■ Assigned task ■
Tally the lines of the data that include the word "purple" and state the total, nothing else.

--- Records for the task ---

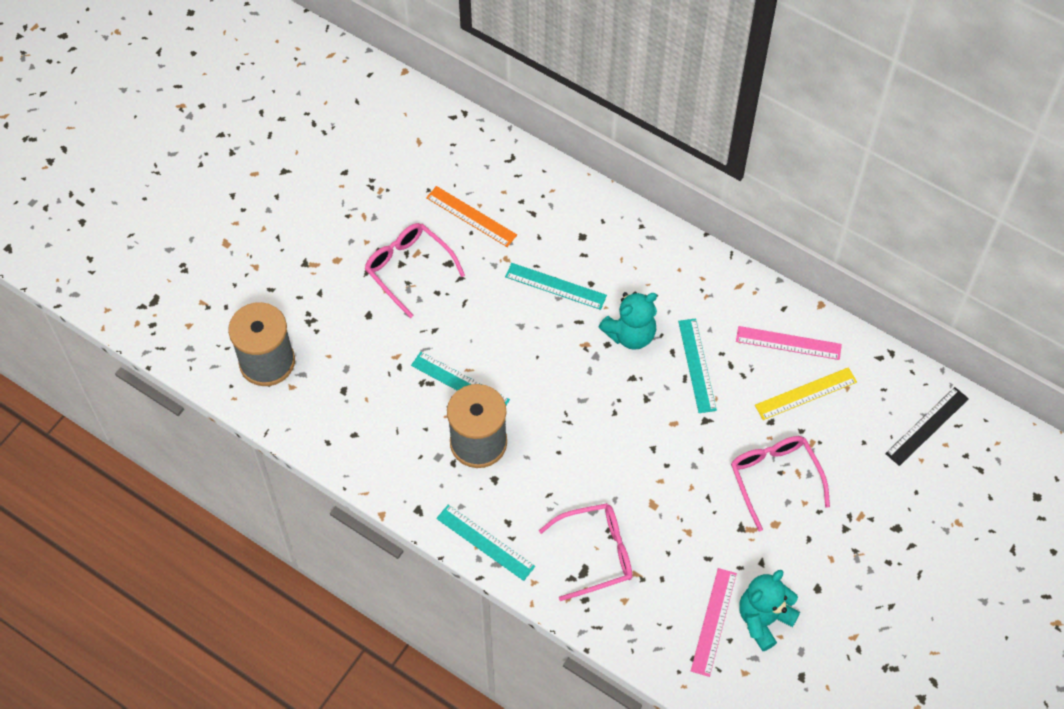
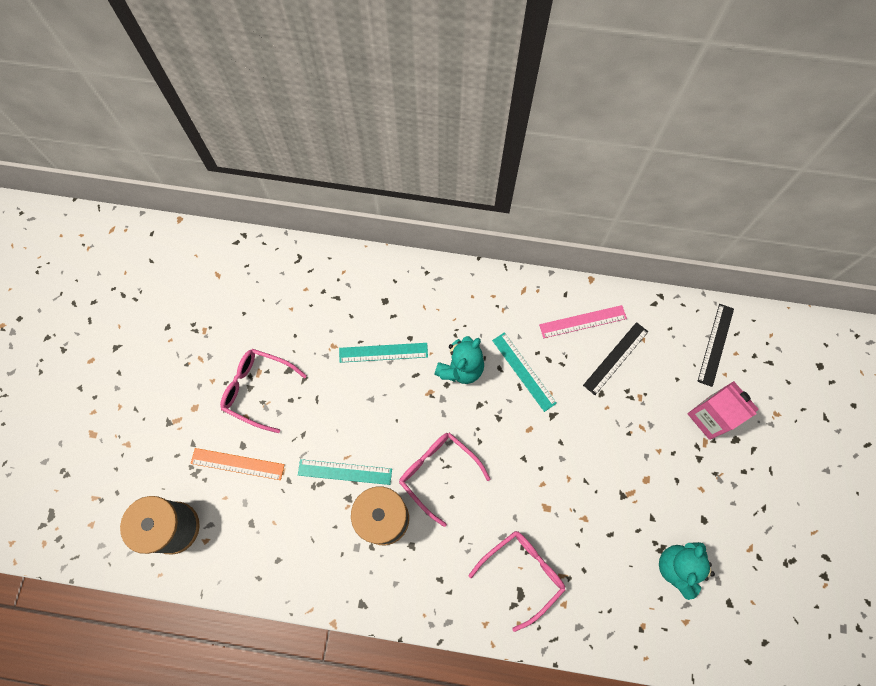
camera: 25 degrees left, 10 degrees up
(471, 216) = (289, 321): orange ruler -> orange ruler (237, 464)
(485, 542) = (430, 607): turquoise ruler -> none
(714, 622) = (641, 588): pink ruler -> none
(774, 478) = (627, 440): pink glasses -> pink glasses (438, 473)
(806, 394) = (616, 358): yellow ruler -> black ruler
(879, 494) = (710, 417): none -> pink carton

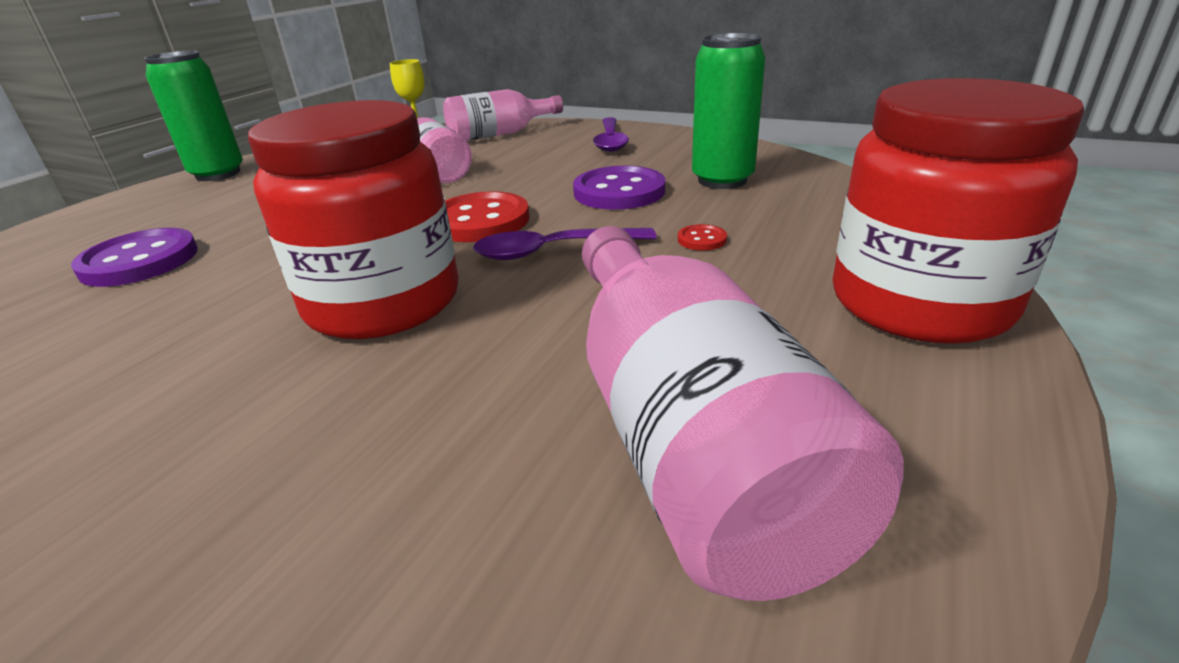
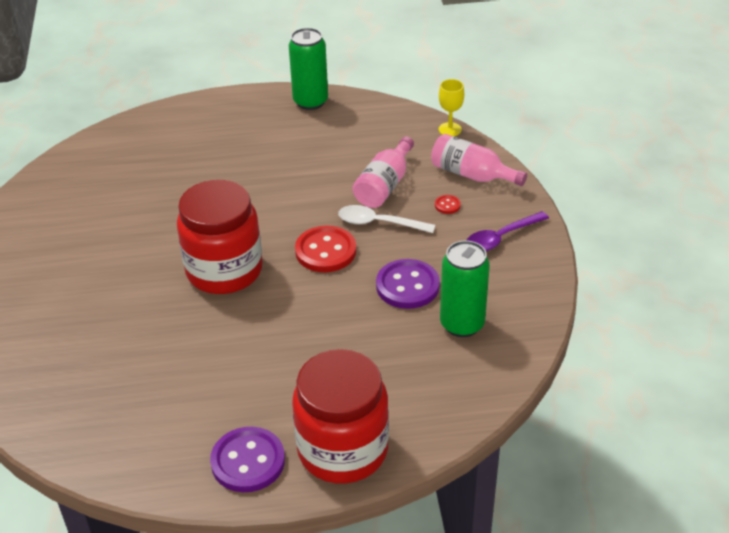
camera: 55 degrees right, 10 degrees up
(140, 261) = (204, 165): purple button -> purple button (248, 461)
(488, 183) = (379, 223): none -> white spoon
(553, 251) = (310, 298): purple spoon -> none
(687, 435) = (194, 405): pink bottle -> none
(702, 239) = (362, 348): red button -> red button (447, 205)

---

■ Task result ■
2